Exercise goal:
Please reproduce all of the rows below, keeping every line identical to the original.

Extracted records:
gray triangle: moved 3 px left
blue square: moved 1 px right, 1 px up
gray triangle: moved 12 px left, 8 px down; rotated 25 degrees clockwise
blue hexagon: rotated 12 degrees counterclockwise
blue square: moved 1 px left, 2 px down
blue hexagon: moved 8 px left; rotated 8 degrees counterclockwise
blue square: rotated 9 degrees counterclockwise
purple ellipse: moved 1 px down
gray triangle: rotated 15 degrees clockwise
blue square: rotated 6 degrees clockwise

Exercise answer:
gray triangle: moved 3 px left
blue square: moved 1 px right, 1 px up
gray triangle: moved 12 px left, 8 px down; rotated 25 degrees clockwise
blue hexagon: rotated 12 degrees counterclockwise
blue square: moved 1 px left, 2 px down
blue hexagon: moved 8 px left; rotated 8 degrees counterclockwise
blue square: rotated 9 degrees counterclockwise
purple ellipse: moved 1 px down
gray triangle: rotated 15 degrees clockwise
blue square: rotated 6 degrees clockwise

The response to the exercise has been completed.